### Instructions for the task
Every entry below should be transcribed exactly; pictures stay out of the copy.

### Provided data
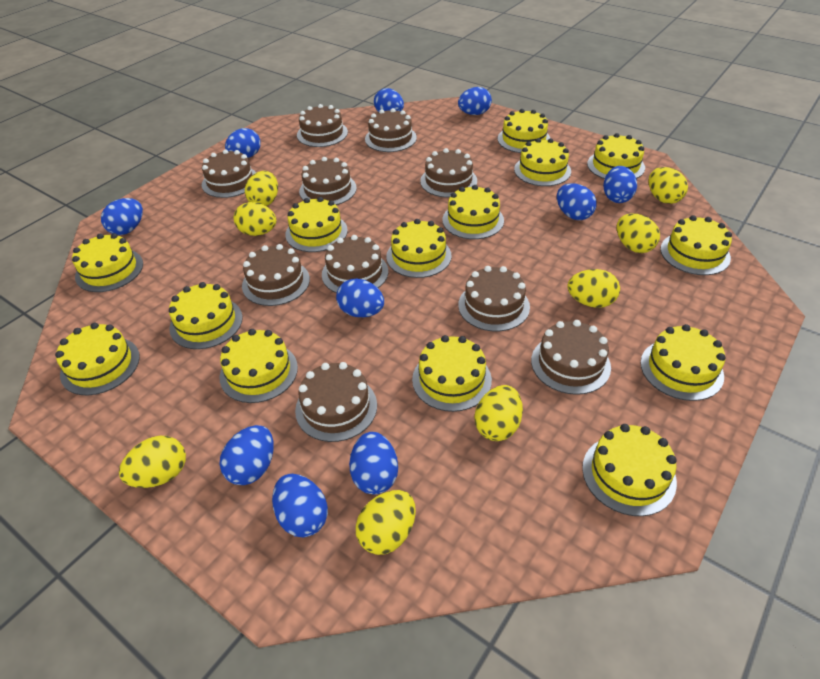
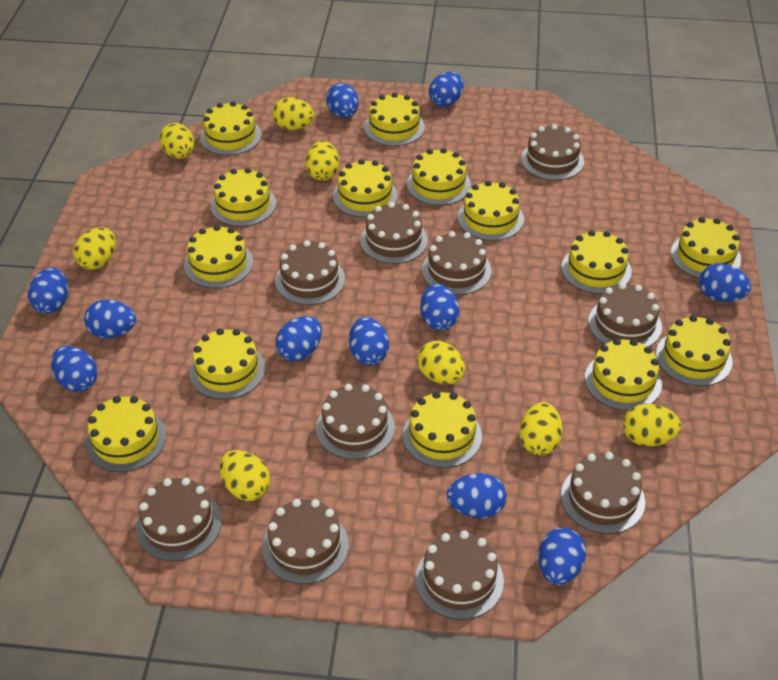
blue egg: 10 -> 11

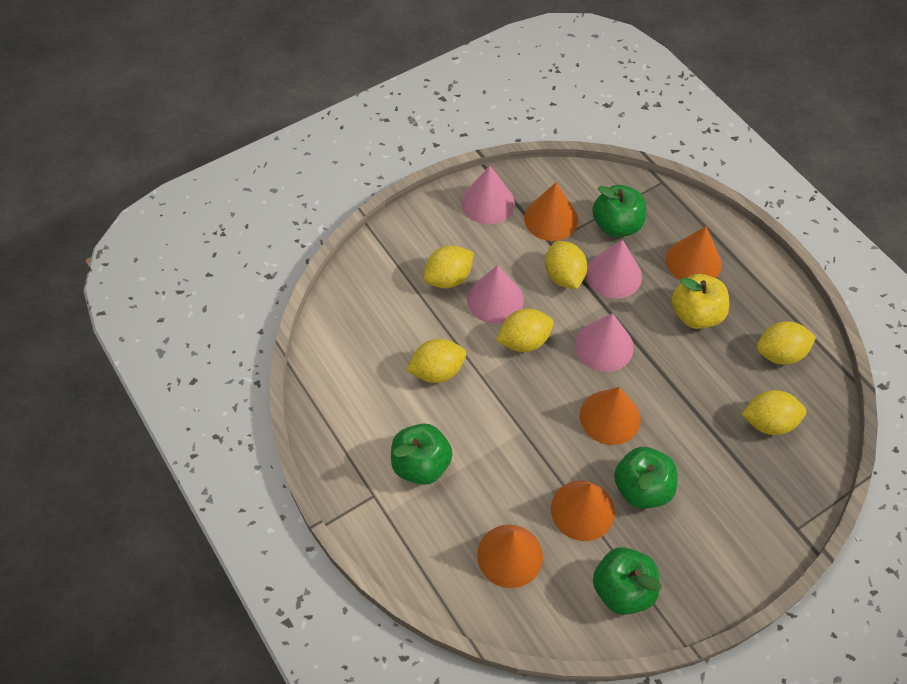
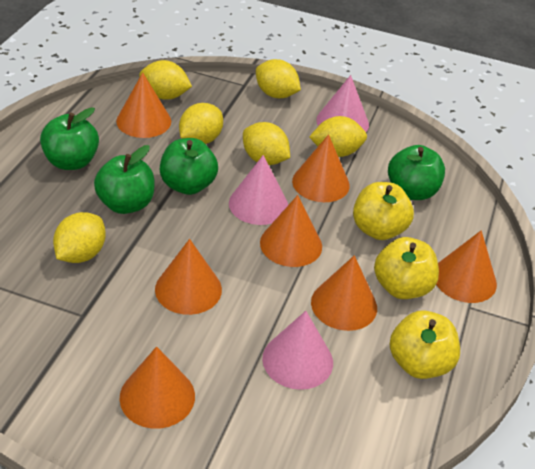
orange cone: 5 -> 7
pink cone: 4 -> 3
yellow apple: 1 -> 3

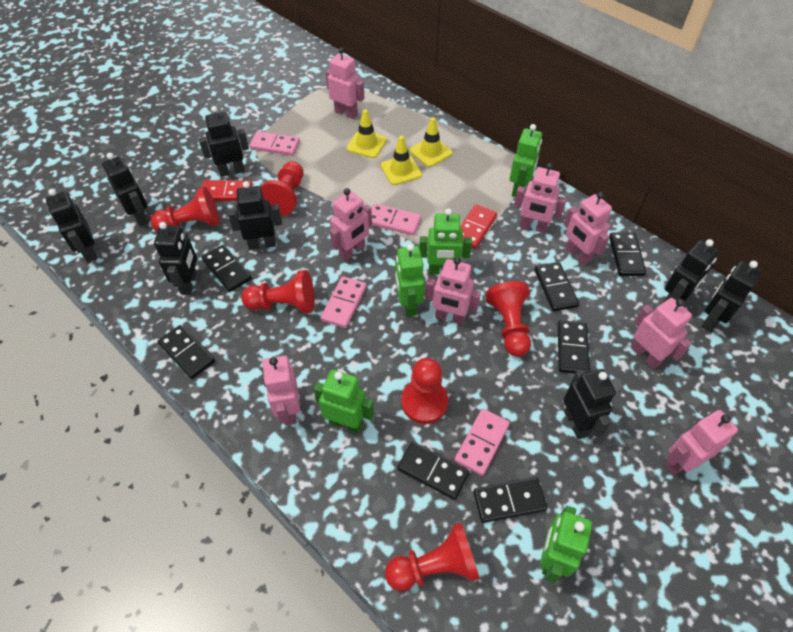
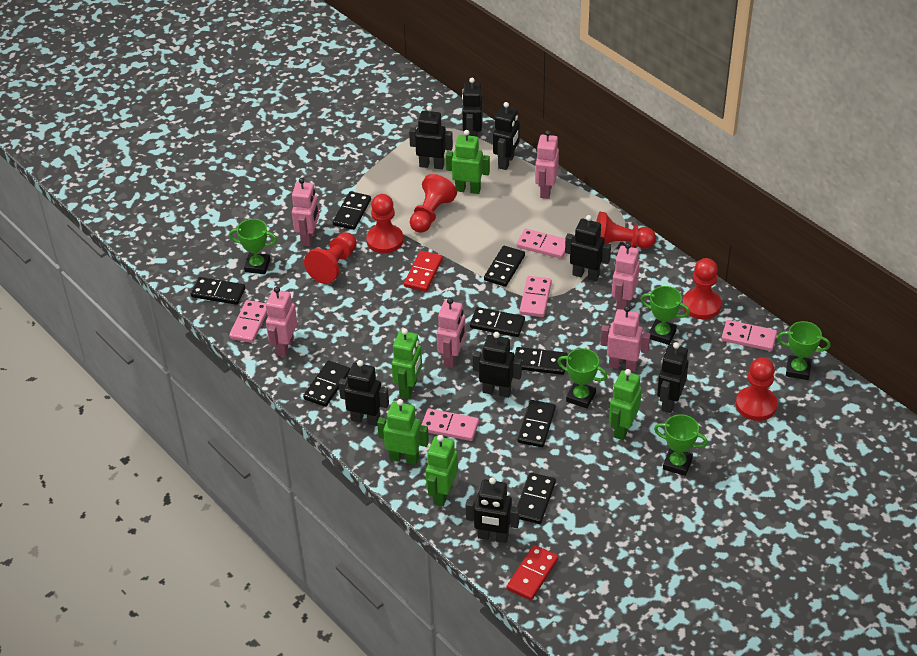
black domino: 7 -> 8
green trophy: 0 -> 5
pink domino: 4 -> 5
pink robot: 8 -> 6
yellow traffic cone: 3 -> 0

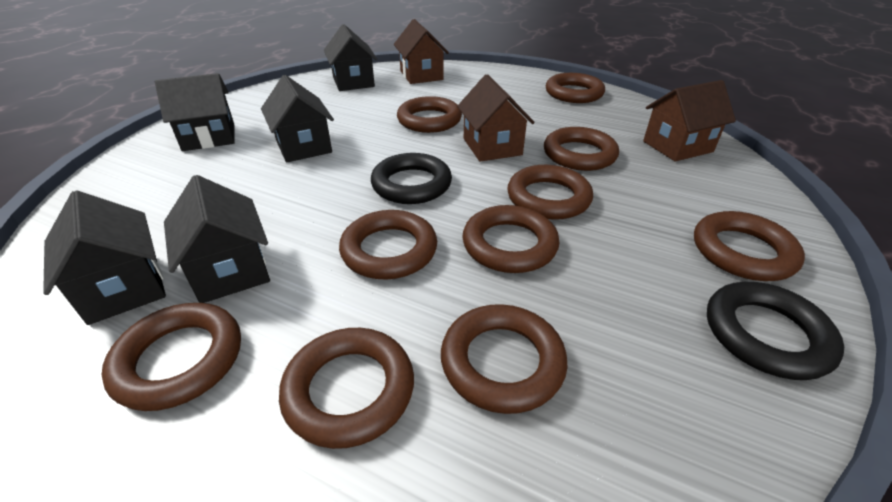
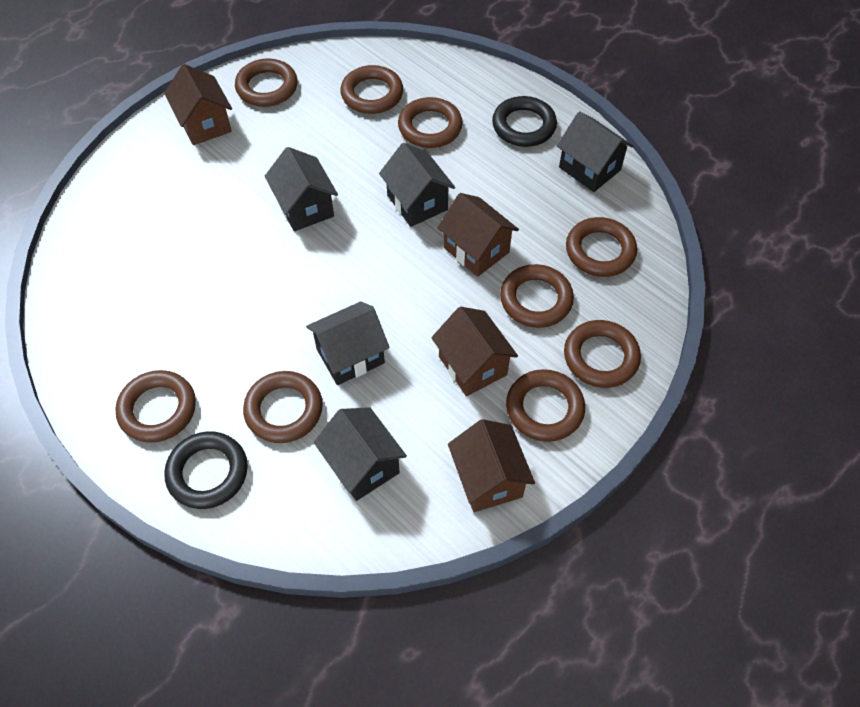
brown house: 3 -> 4
brown ring: 10 -> 9

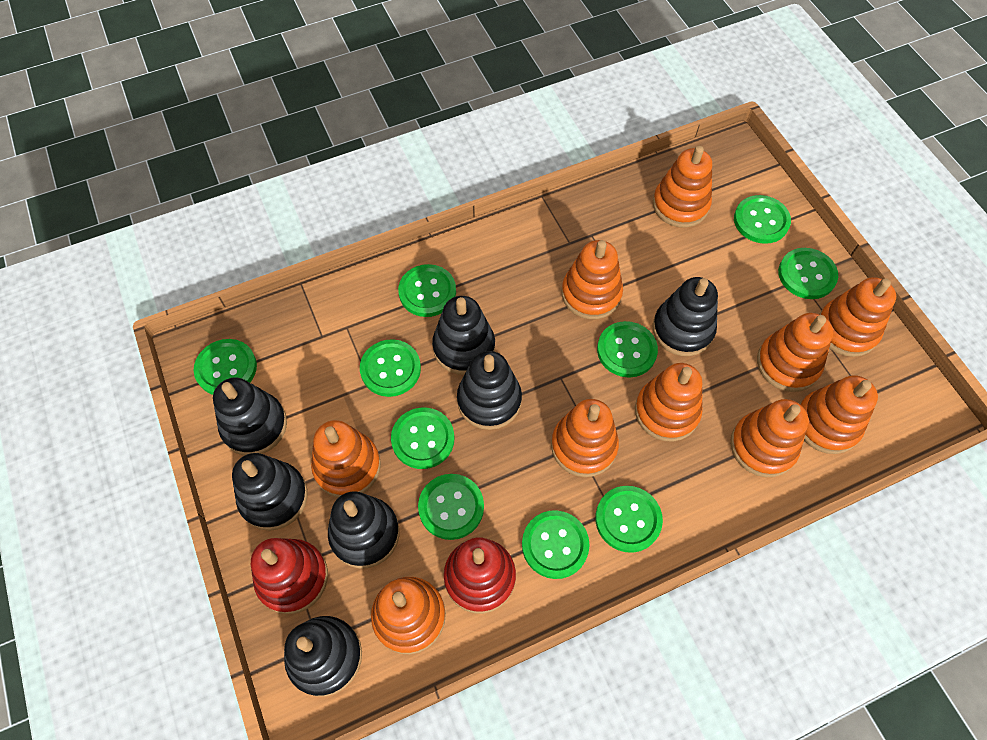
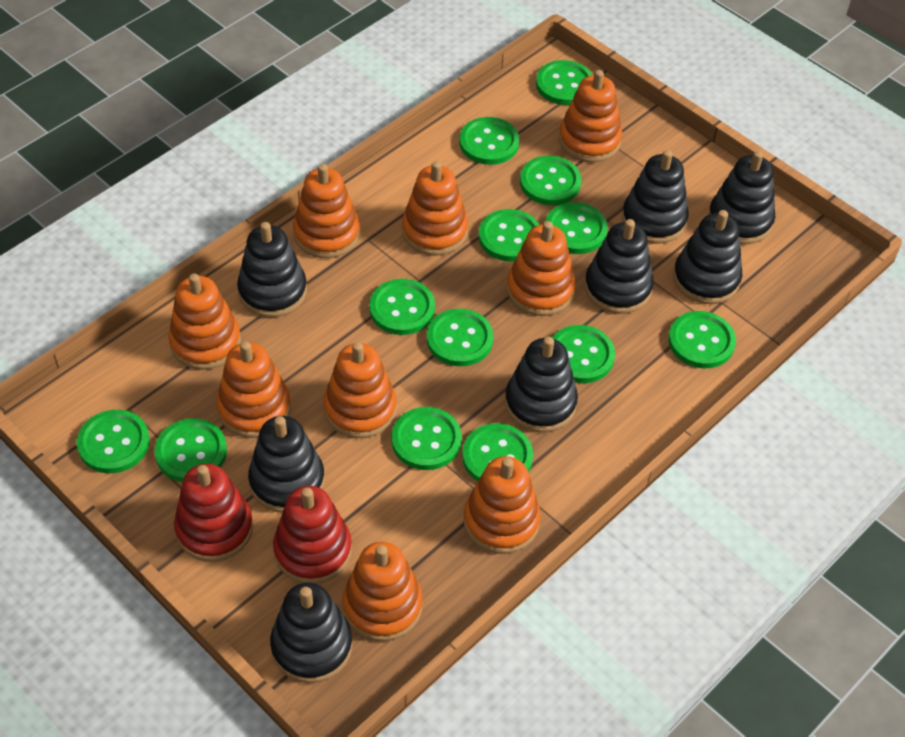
black stacking toy: 7 -> 8
green button: 10 -> 13
orange stacking toy: 10 -> 9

### Exercise solution
blue egg: 10 -> 11

orange cone: 5 -> 7
pink cone: 4 -> 3
yellow apple: 1 -> 3

black domino: 7 -> 8
green trophy: 0 -> 5
pink domino: 4 -> 5
pink robot: 8 -> 6
yellow traffic cone: 3 -> 0

brown house: 3 -> 4
brown ring: 10 -> 9

black stacking toy: 7 -> 8
green button: 10 -> 13
orange stacking toy: 10 -> 9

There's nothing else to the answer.